Dataset
----------------

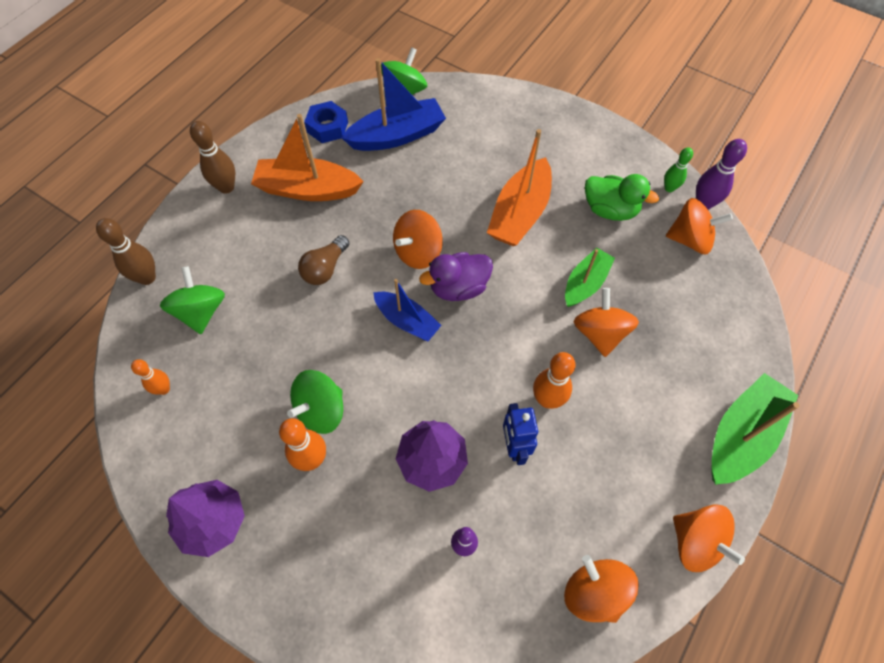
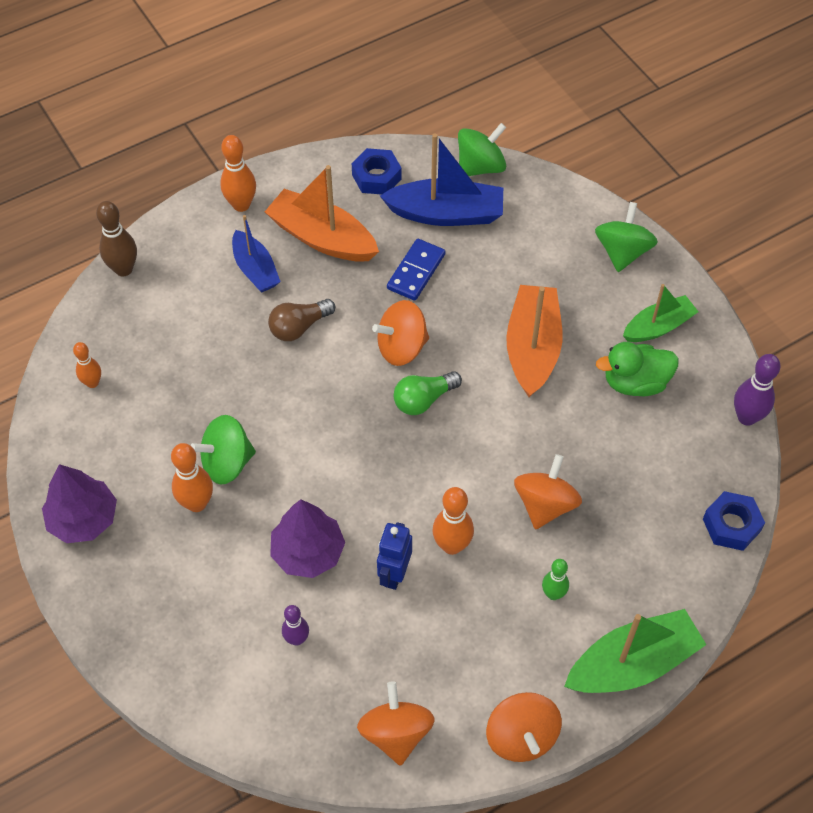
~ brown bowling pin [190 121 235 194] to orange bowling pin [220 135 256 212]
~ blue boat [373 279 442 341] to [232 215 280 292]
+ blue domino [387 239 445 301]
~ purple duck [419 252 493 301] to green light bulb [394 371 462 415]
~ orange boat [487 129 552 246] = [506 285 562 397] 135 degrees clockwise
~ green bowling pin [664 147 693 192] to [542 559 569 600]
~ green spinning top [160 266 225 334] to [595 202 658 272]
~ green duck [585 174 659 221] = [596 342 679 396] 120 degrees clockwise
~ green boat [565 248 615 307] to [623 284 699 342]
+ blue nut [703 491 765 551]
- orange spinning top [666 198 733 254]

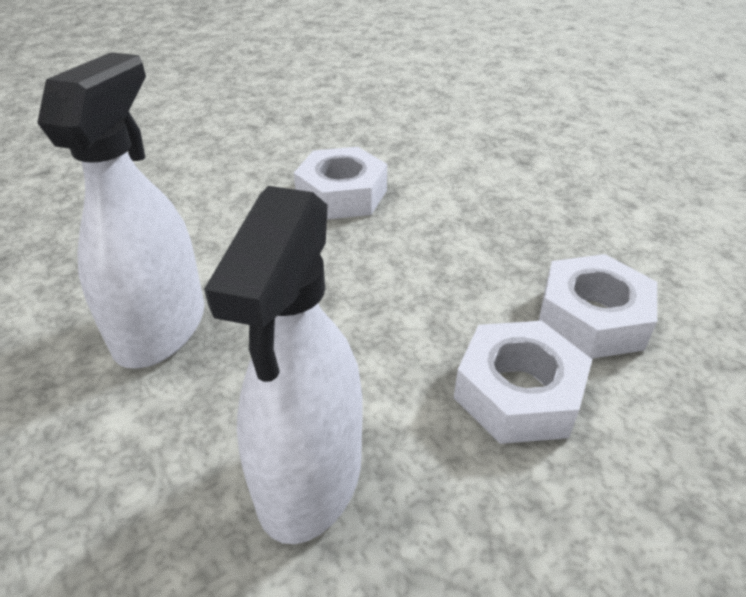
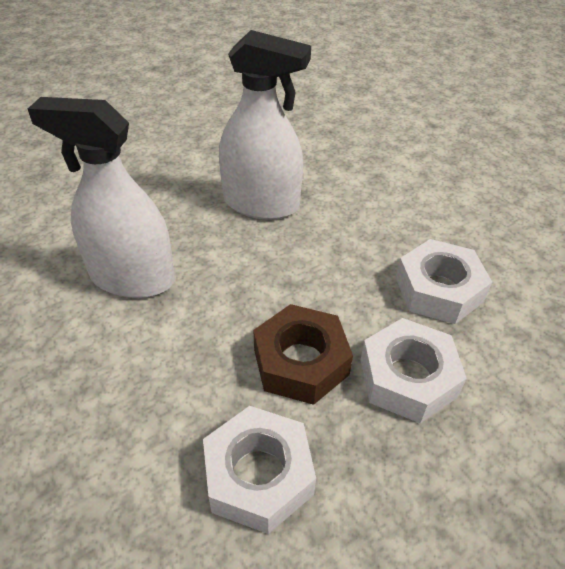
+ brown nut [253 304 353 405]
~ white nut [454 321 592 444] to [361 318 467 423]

----------------

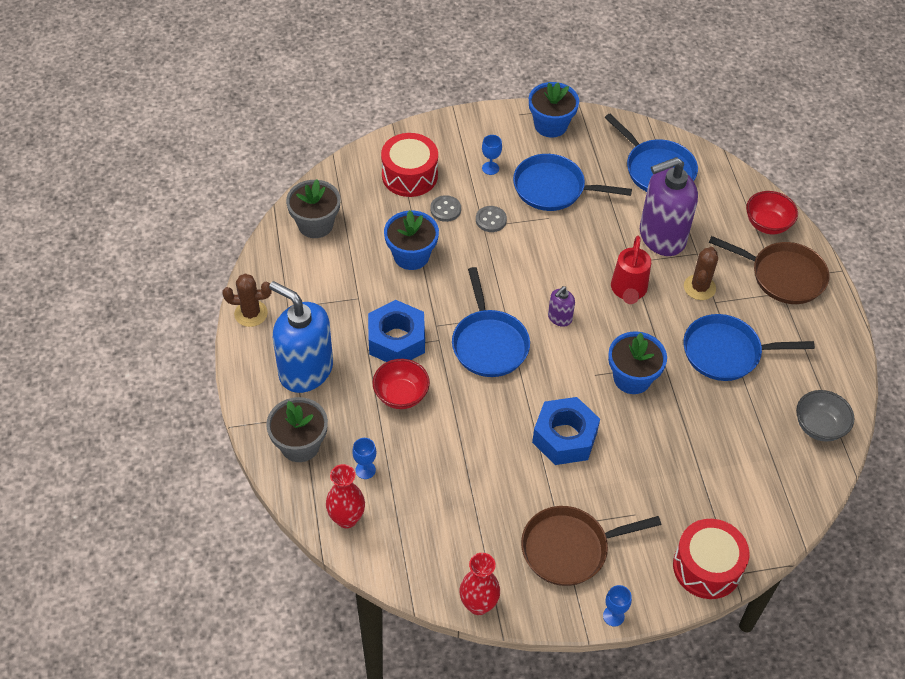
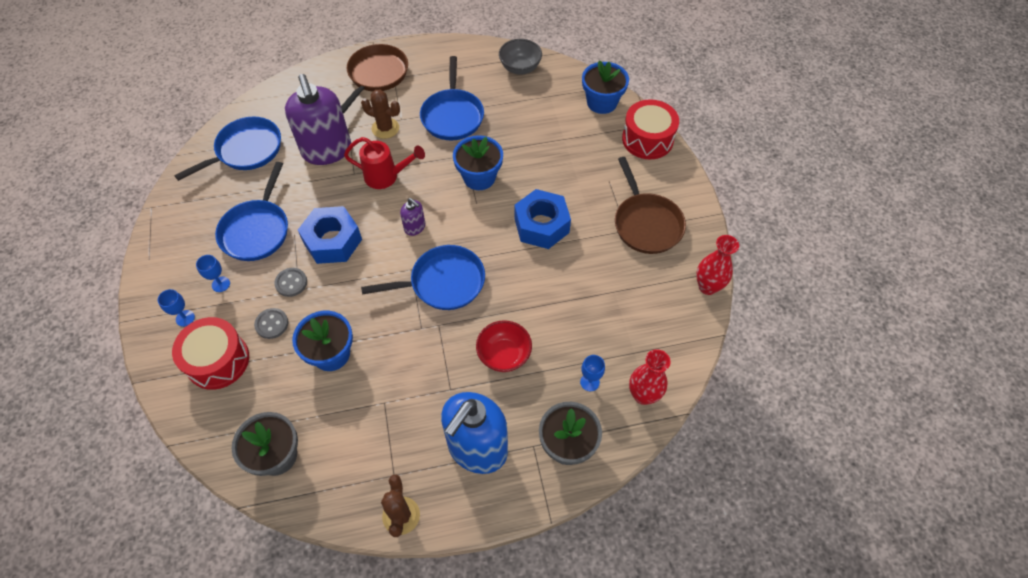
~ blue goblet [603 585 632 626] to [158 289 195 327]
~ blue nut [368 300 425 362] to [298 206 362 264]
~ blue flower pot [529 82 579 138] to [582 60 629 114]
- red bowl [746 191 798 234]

----------------

What to work on
Give back, word for word, only the lines above from the line holding "289 195 327]" to the line holding "- red bowl [746 191 798 234]", both included.

Result of this task
~ blue goblet [603 585 632 626] to [158 289 195 327]
~ blue nut [368 300 425 362] to [298 206 362 264]
~ blue flower pot [529 82 579 138] to [582 60 629 114]
- red bowl [746 191 798 234]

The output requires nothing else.